> **EXERCISE DATA**:
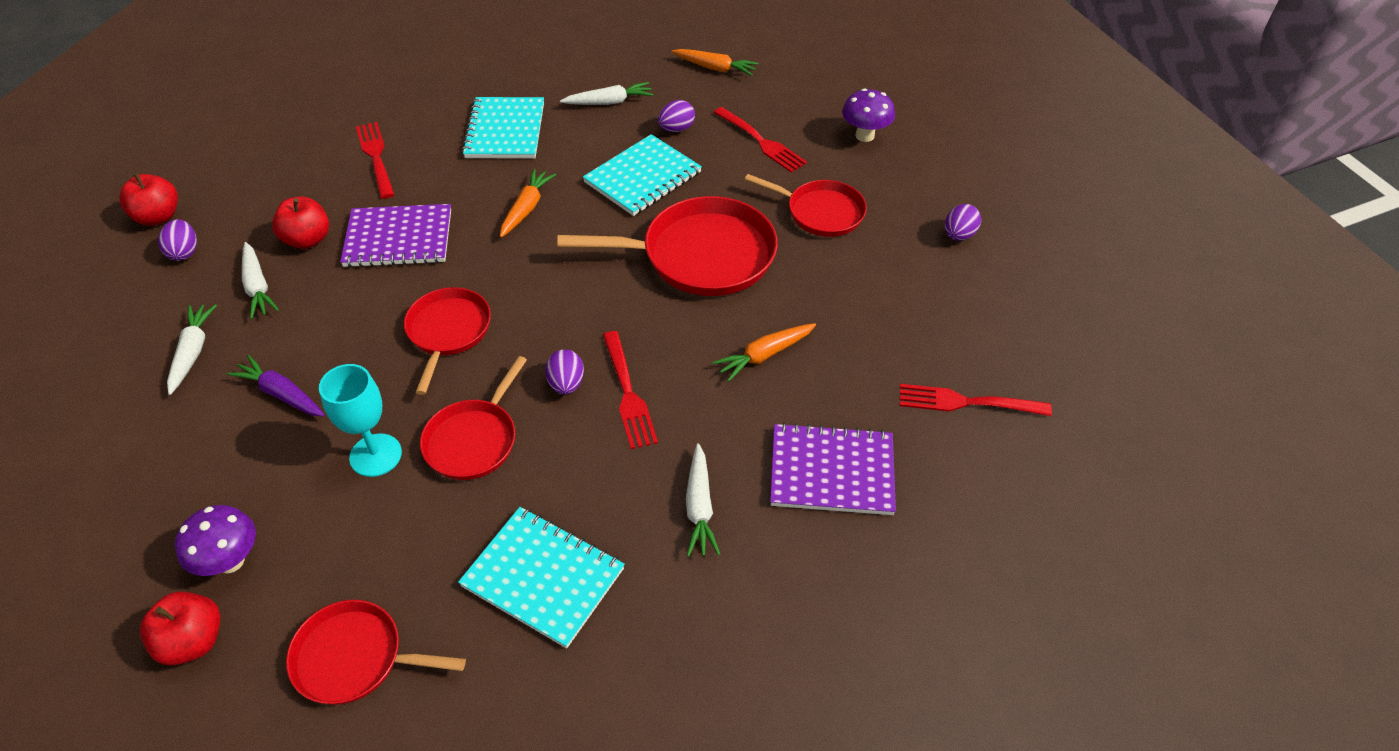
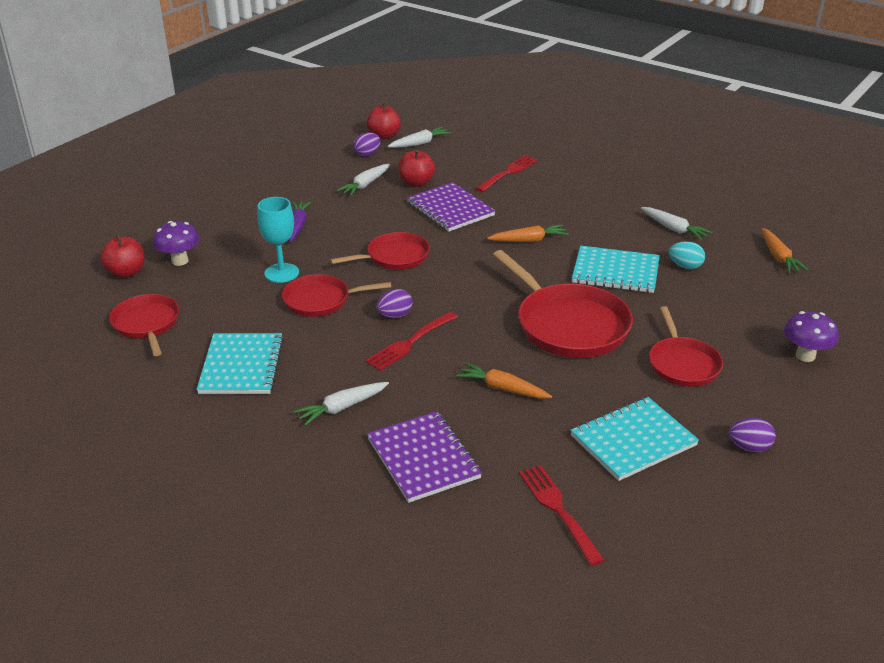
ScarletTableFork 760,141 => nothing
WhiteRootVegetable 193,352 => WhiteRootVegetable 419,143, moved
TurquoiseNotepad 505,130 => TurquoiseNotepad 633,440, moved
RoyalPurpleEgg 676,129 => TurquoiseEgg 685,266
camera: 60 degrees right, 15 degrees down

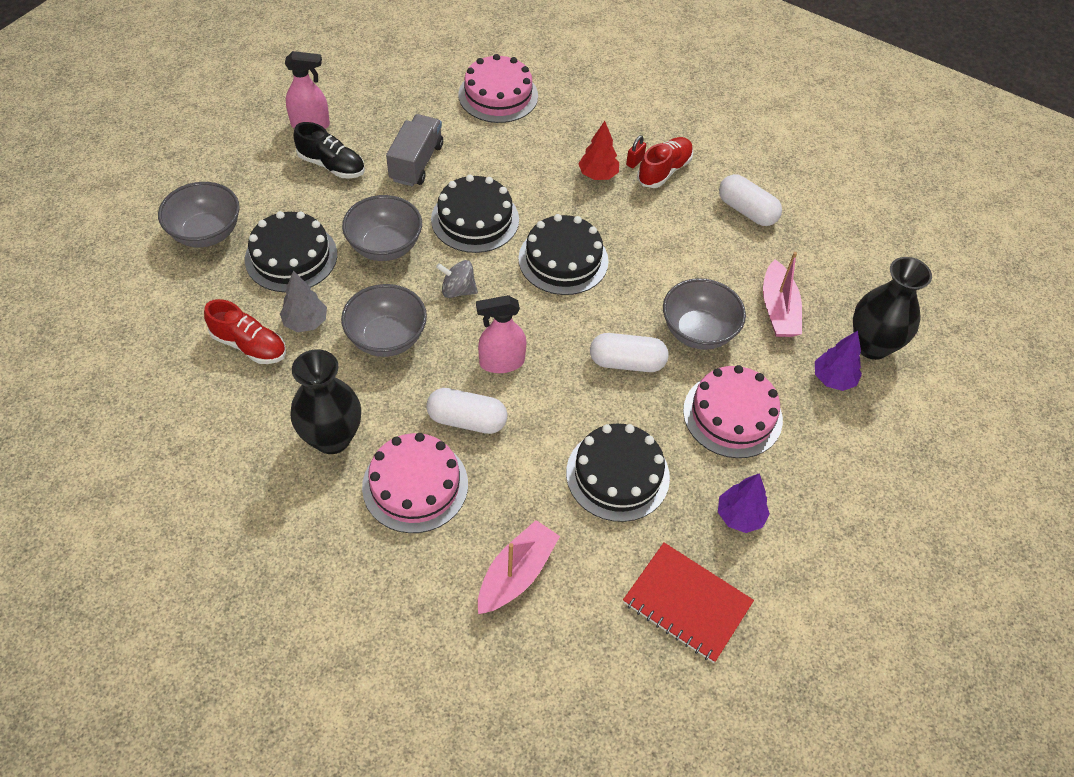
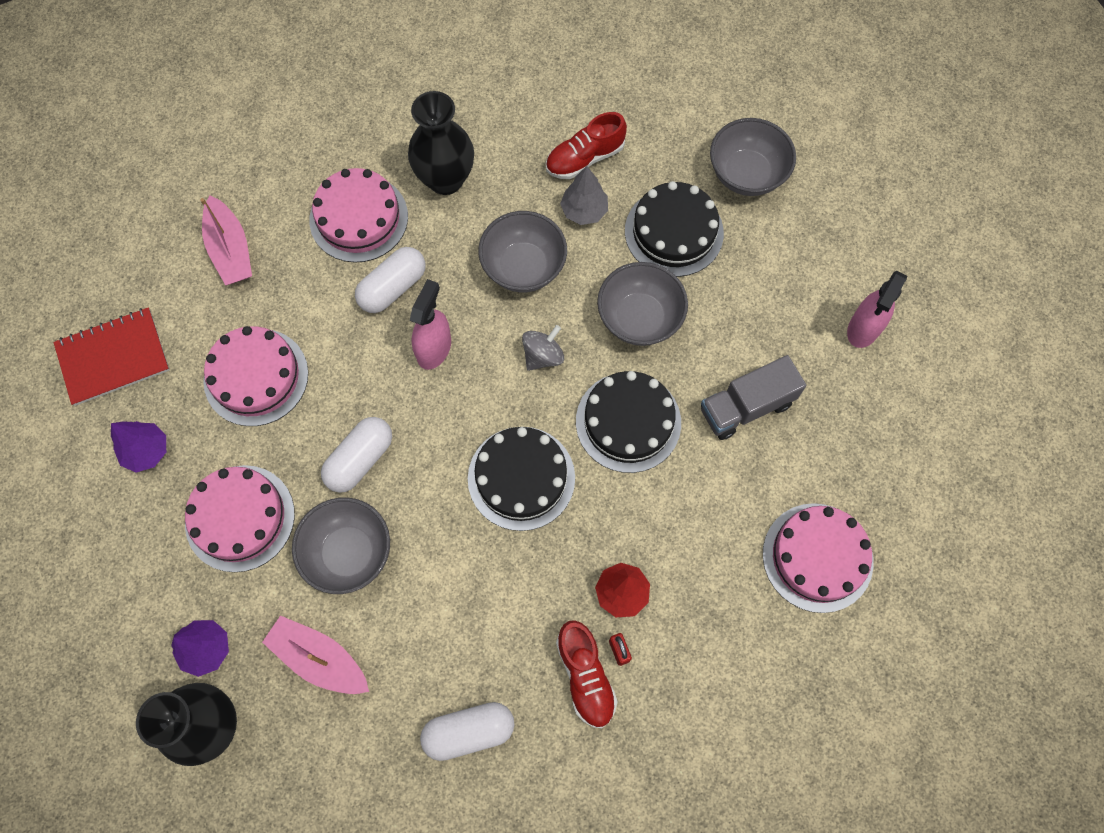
JetBlackShoe 332,165 => nothing
JetBlackCake 617,475 => PinkCake 256,377
GreyTruck 416,163 => GreyTruck 746,407, 105 degrees clockwise
camera: 125 degrees right, 15 degrees up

> **ASSIGNMENT**: Using the records above, retype everything exactly except the pictures.

> **SOLUTION TO THIS PROBLEM**:
ScarletTableFork 760,141 => nothing
WhiteRootVegetable 193,352 => WhiteRootVegetable 419,143, moved
TurquoiseNotepad 505,130 => TurquoiseNotepad 633,440, moved
RoyalPurpleEgg 676,129 => TurquoiseEgg 685,266
camera: 60 degrees right, 15 degrees down

JetBlackShoe 332,165 => nothing
JetBlackCake 617,475 => PinkCake 256,377
GreyTruck 416,163 => GreyTruck 746,407, 105 degrees clockwise
camera: 125 degrees right, 15 degrees up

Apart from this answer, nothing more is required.